§ **EXERCISE AIM**: Copy exactly, and only, the lines between the start of the entries below and the line containing "shifted: orange marker", both inclusive. Omit pictures.

Object change descriptions
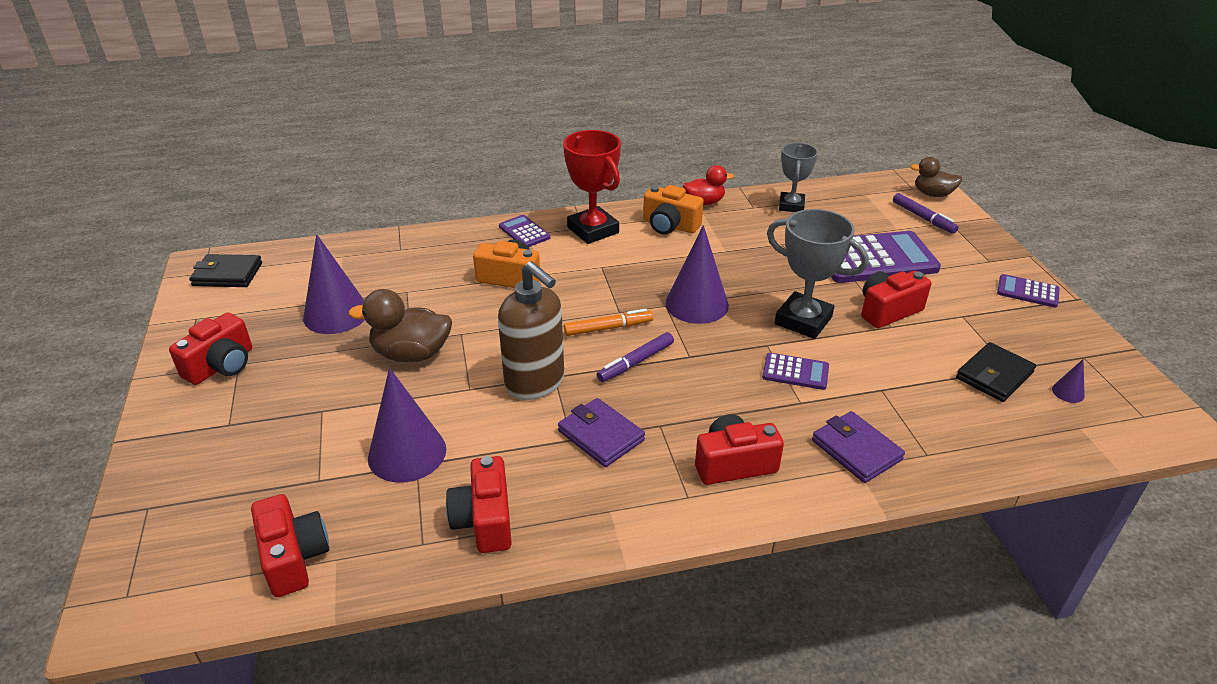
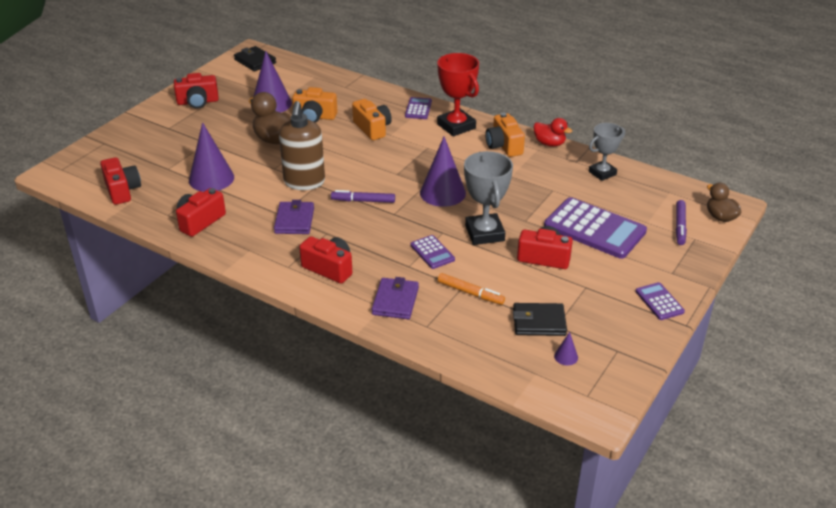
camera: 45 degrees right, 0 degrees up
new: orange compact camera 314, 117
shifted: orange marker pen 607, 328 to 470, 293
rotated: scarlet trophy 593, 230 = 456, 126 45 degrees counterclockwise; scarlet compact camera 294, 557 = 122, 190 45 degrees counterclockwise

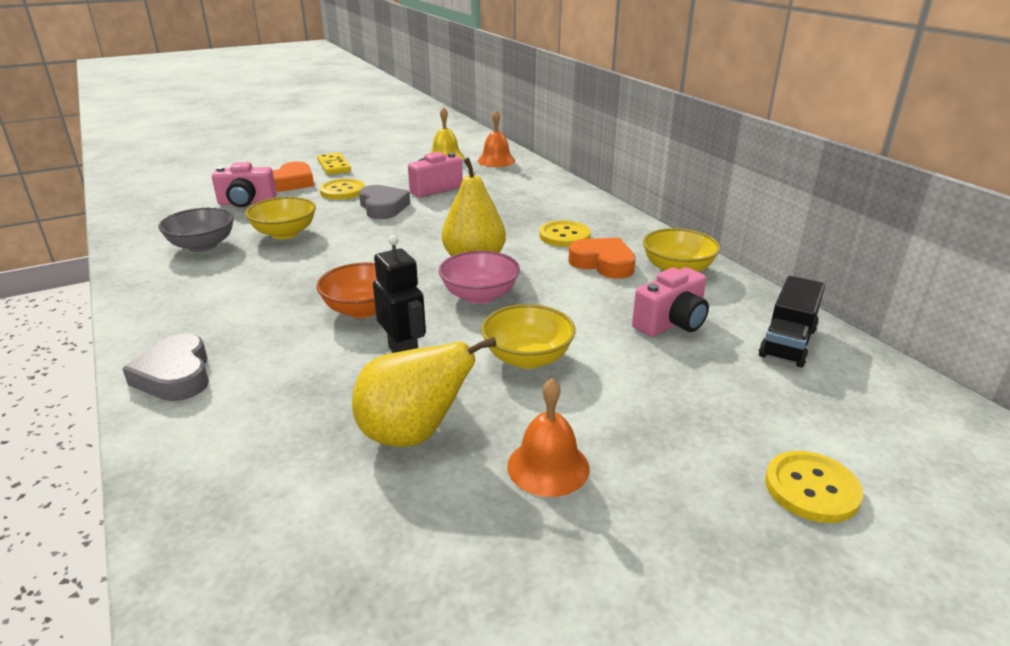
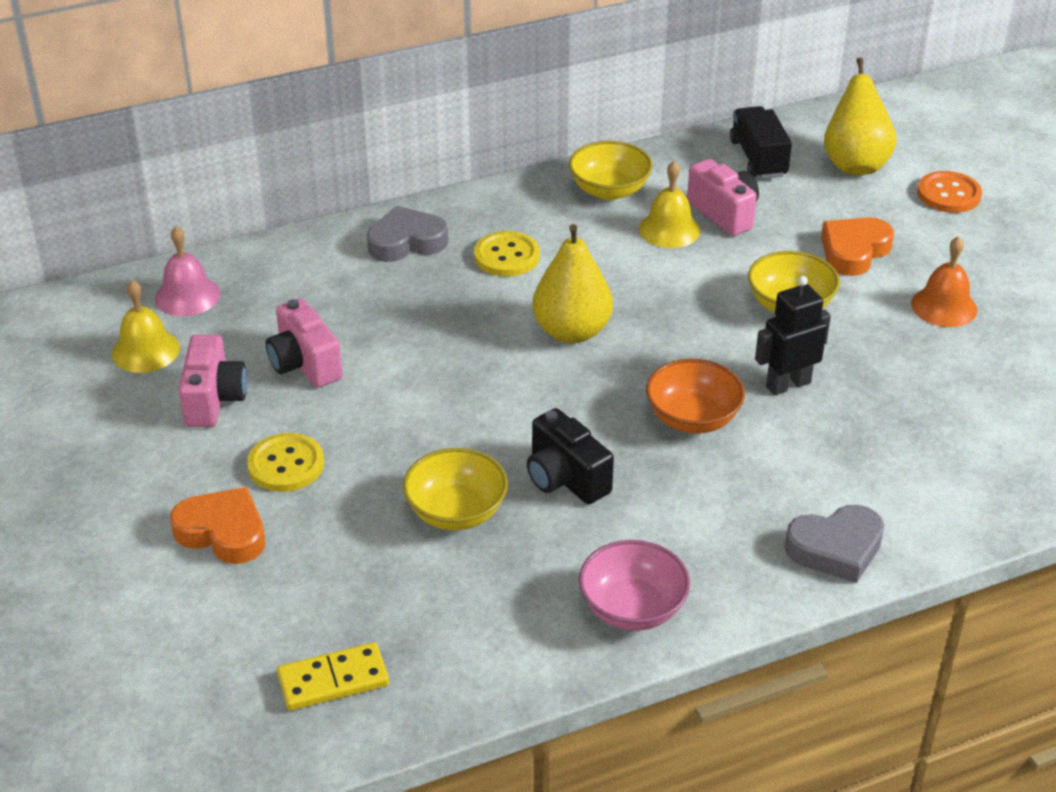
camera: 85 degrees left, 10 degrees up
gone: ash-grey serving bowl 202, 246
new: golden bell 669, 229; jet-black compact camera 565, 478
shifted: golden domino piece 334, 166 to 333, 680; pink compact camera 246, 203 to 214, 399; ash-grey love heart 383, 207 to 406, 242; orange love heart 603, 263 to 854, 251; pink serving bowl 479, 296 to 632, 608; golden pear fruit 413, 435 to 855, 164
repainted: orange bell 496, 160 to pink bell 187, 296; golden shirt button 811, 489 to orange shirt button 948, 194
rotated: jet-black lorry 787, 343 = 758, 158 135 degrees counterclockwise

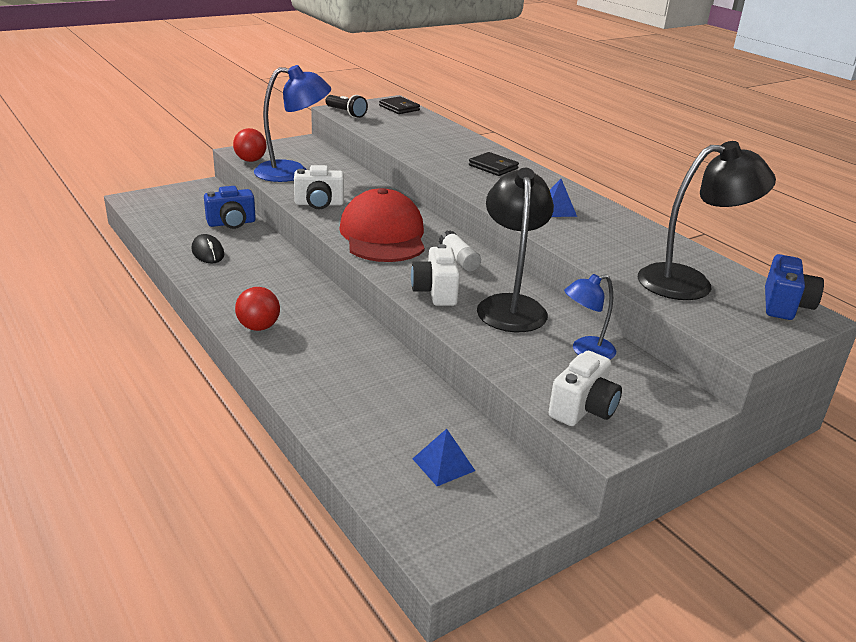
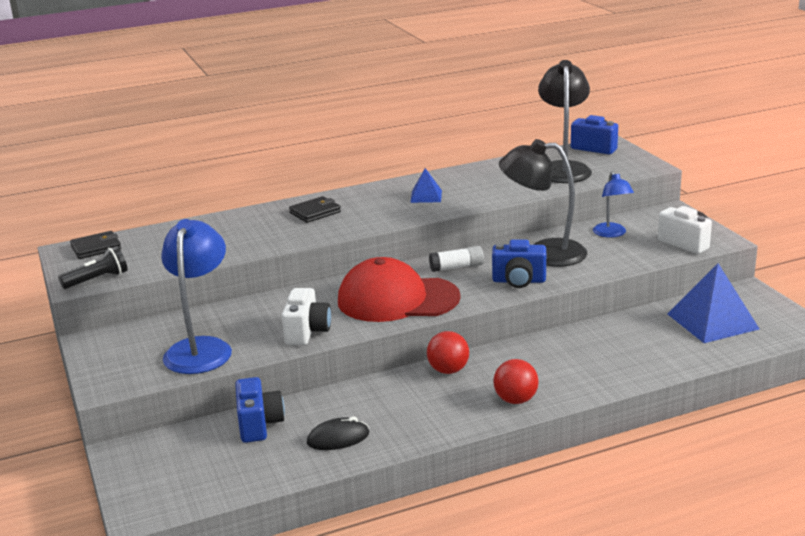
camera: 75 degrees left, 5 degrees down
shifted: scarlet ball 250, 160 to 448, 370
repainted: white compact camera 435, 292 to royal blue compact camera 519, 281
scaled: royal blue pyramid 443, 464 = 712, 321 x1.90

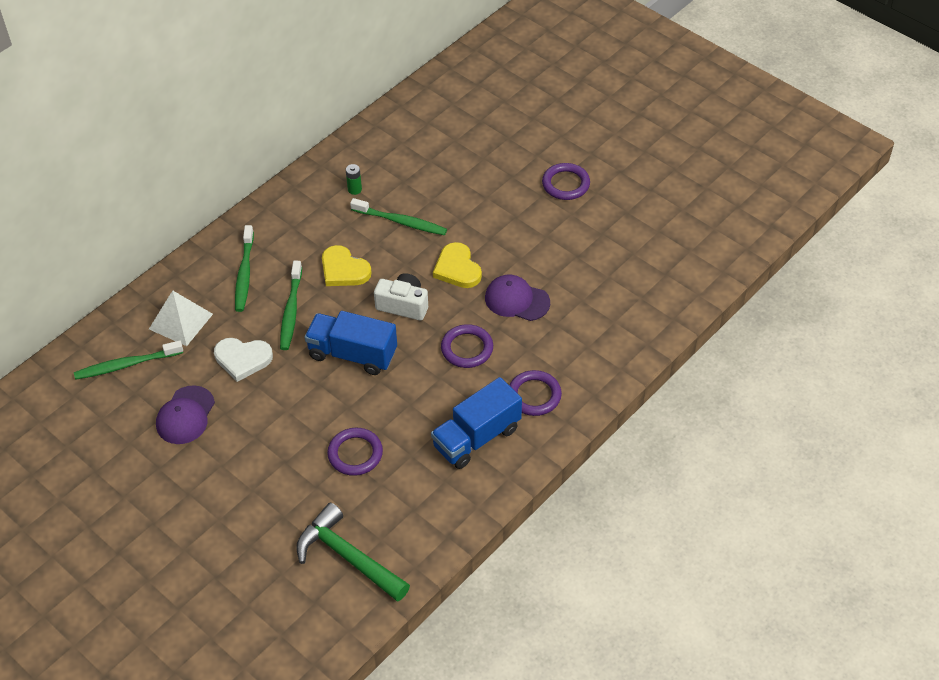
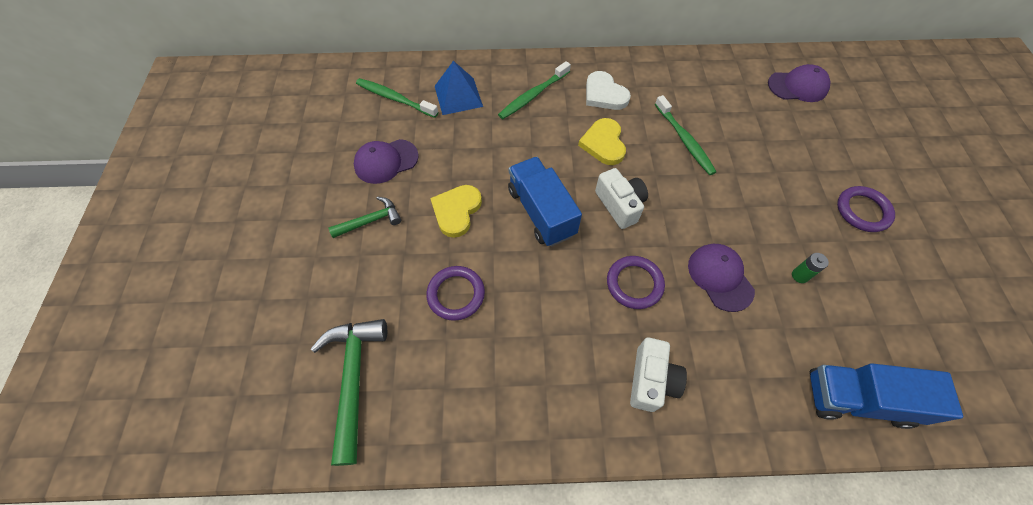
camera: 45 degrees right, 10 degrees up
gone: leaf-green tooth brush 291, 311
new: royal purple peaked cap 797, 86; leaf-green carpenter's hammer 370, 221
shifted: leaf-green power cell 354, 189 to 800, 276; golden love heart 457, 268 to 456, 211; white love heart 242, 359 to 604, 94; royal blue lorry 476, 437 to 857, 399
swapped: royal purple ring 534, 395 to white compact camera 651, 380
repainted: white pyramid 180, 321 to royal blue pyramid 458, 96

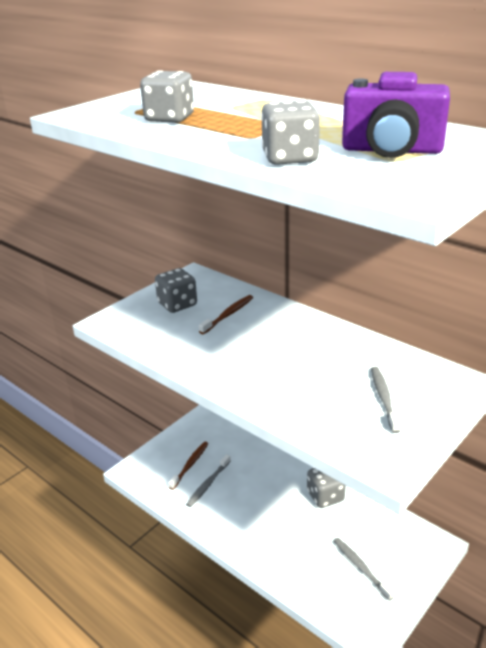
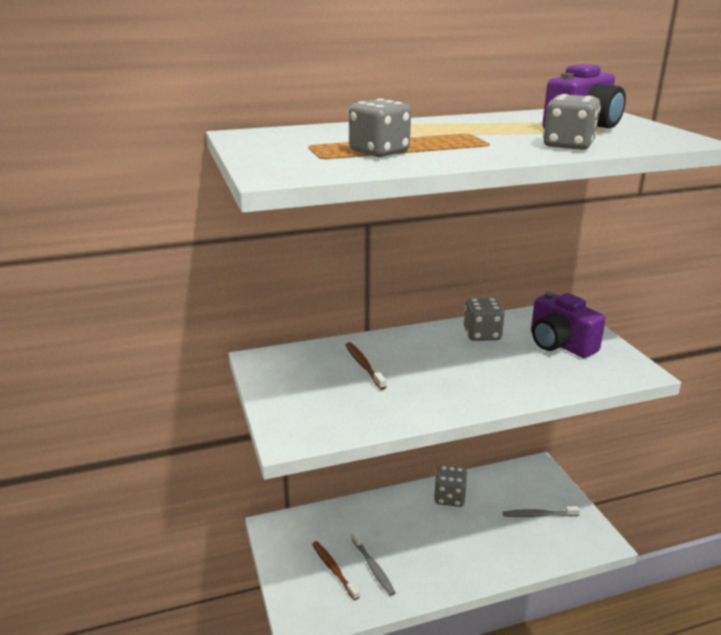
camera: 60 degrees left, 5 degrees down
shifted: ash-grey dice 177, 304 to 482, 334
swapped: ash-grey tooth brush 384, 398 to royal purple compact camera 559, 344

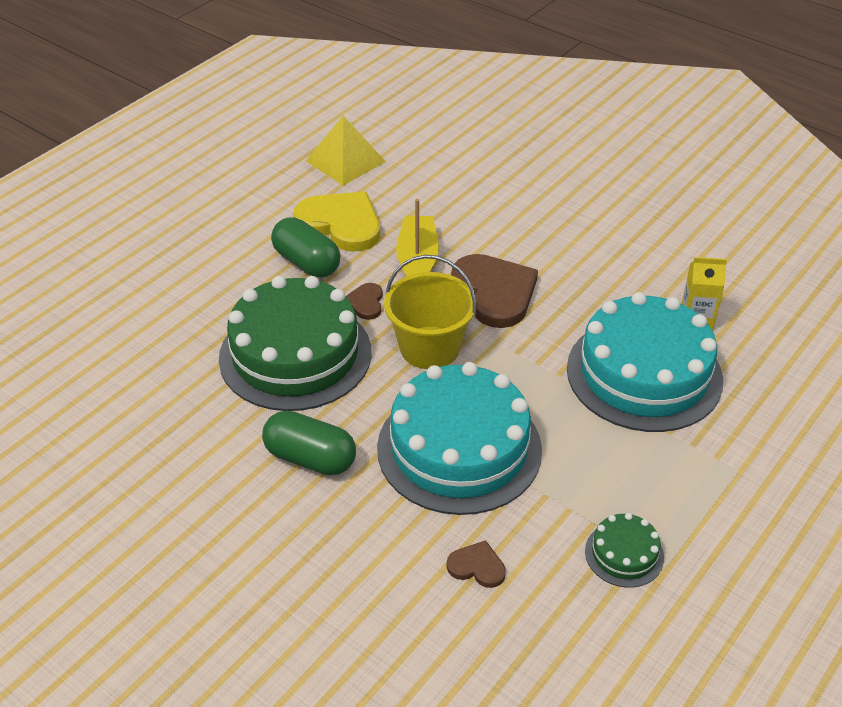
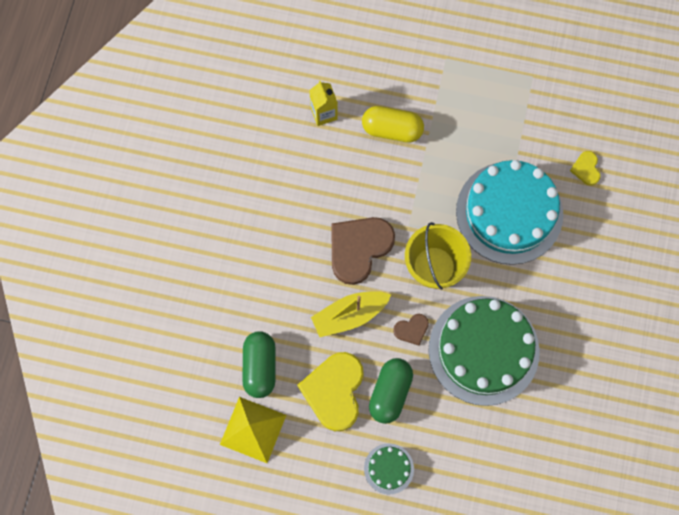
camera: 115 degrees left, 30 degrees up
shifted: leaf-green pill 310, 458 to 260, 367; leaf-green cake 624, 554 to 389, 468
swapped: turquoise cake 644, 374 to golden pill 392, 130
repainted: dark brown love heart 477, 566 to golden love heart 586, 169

§ **SOLUTION FOR THIS EXERCISE**:
camera: 45 degrees right, 0 degrees up
new: orange compact camera 314, 117
shifted: orange marker pen 607, 328 to 470, 293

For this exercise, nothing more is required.